__Your objective__: At the line containing "R1: 5.6k (FB, MID) -> 5.6k (AMP, FB)", begin retyping, and stop after the last line of the data; add nothing.

□ □ □ □ □

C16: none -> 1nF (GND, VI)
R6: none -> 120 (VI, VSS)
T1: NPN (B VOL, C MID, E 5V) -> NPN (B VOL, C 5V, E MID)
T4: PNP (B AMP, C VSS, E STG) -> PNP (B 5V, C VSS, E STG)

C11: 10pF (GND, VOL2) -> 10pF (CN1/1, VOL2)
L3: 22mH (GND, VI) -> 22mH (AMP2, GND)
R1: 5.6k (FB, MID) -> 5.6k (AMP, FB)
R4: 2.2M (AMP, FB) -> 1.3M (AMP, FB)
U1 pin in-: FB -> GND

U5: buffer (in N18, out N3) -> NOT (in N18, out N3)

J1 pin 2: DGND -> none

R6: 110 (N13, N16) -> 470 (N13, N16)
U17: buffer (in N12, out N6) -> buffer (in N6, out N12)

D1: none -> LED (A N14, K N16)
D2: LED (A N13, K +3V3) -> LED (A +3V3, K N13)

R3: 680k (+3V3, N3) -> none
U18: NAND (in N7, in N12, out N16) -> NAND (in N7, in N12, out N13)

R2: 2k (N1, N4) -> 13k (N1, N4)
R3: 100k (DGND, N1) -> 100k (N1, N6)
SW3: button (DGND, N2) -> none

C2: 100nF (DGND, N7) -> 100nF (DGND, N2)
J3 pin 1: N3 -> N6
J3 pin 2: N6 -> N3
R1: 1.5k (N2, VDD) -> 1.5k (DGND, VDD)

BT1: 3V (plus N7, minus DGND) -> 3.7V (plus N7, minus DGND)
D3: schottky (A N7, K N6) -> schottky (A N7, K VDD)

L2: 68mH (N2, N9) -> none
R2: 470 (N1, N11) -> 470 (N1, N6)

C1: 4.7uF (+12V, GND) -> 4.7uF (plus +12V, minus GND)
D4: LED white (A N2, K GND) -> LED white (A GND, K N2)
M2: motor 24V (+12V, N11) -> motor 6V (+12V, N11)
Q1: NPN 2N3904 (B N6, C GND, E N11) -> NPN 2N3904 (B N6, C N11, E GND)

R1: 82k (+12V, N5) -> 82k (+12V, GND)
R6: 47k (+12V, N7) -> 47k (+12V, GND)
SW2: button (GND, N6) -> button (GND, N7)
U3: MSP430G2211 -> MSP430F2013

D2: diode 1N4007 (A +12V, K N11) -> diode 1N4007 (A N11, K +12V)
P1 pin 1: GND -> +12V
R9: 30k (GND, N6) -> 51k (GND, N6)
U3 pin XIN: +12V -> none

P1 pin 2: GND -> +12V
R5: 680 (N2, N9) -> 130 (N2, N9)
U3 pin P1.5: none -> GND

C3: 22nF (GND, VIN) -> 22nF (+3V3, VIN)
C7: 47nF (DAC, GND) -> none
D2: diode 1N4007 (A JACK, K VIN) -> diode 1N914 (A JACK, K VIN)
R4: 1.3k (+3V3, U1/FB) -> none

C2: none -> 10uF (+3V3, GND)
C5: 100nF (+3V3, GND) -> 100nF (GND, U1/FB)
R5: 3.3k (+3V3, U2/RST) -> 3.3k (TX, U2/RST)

□ □ □ □ □

__Reply__:
R1: 5.6k (FB, MID) -> 5.6k (AMP, FB)
R4: 2.2M (AMP, FB) -> 1.3M (AMP, FB)
U1 pin in-: FB -> GND

U5: buffer (in N18, out N3) -> NOT (in N18, out N3)

J1 pin 2: DGND -> none

R6: 110 (N13, N16) -> 470 (N13, N16)
U17: buffer (in N12, out N6) -> buffer (in N6, out N12)

D1: none -> LED (A N14, K N16)
D2: LED (A N13, K +3V3) -> LED (A +3V3, K N13)

R3: 680k (+3V3, N3) -> none
U18: NAND (in N7, in N12, out N16) -> NAND (in N7, in N12, out N13)

R2: 2k (N1, N4) -> 13k (N1, N4)
R3: 100k (DGND, N1) -> 100k (N1, N6)
SW3: button (DGND, N2) -> none

C2: 100nF (DGND, N7) -> 100nF (DGND, N2)
J3 pin 1: N3 -> N6
J3 pin 2: N6 -> N3
R1: 1.5k (N2, VDD) -> 1.5k (DGND, VDD)

BT1: 3V (plus N7, minus DGND) -> 3.7V (plus N7, minus DGND)
D3: schottky (A N7, K N6) -> schottky (A N7, K VDD)

L2: 68mH (N2, N9) -> none
R2: 470 (N1, N11) -> 470 (N1, N6)

C1: 4.7uF (+12V, GND) -> 4.7uF (plus +12V, minus GND)
D4: LED white (A N2, K GND) -> LED white (A GND, K N2)
M2: motor 24V (+12V, N11) -> motor 6V (+12V, N11)
Q1: NPN 2N3904 (B N6, C GND, E N11) -> NPN 2N3904 (B N6, C N11, E GND)

R1: 82k (+12V, N5) -> 82k (+12V, GND)
R6: 47k (+12V, N7) -> 47k (+12V, GND)
SW2: button (GND, N6) -> button (GND, N7)
U3: MSP430G2211 -> MSP430F2013

D2: diode 1N4007 (A +12V, K N11) -> diode 1N4007 (A N11, K +12V)
P1 pin 1: GND -> +12V
R9: 30k (GND, N6) -> 51k (GND, N6)
U3 pin XIN: +12V -> none

P1 pin 2: GND -> +12V
R5: 680 (N2, N9) -> 130 (N2, N9)
U3 pin P1.5: none -> GND

C3: 22nF (GND, VIN) -> 22nF (+3V3, VIN)
C7: 47nF (DAC, GND) -> none
D2: diode 1N4007 (A JACK, K VIN) -> diode 1N914 (A JACK, K VIN)
R4: 1.3k (+3V3, U1/FB) -> none

C2: none -> 10uF (+3V3, GND)
C5: 100nF (+3V3, GND) -> 100nF (GND, U1/FB)
R5: 3.3k (+3V3, U2/RST) -> 3.3k (TX, U2/RST)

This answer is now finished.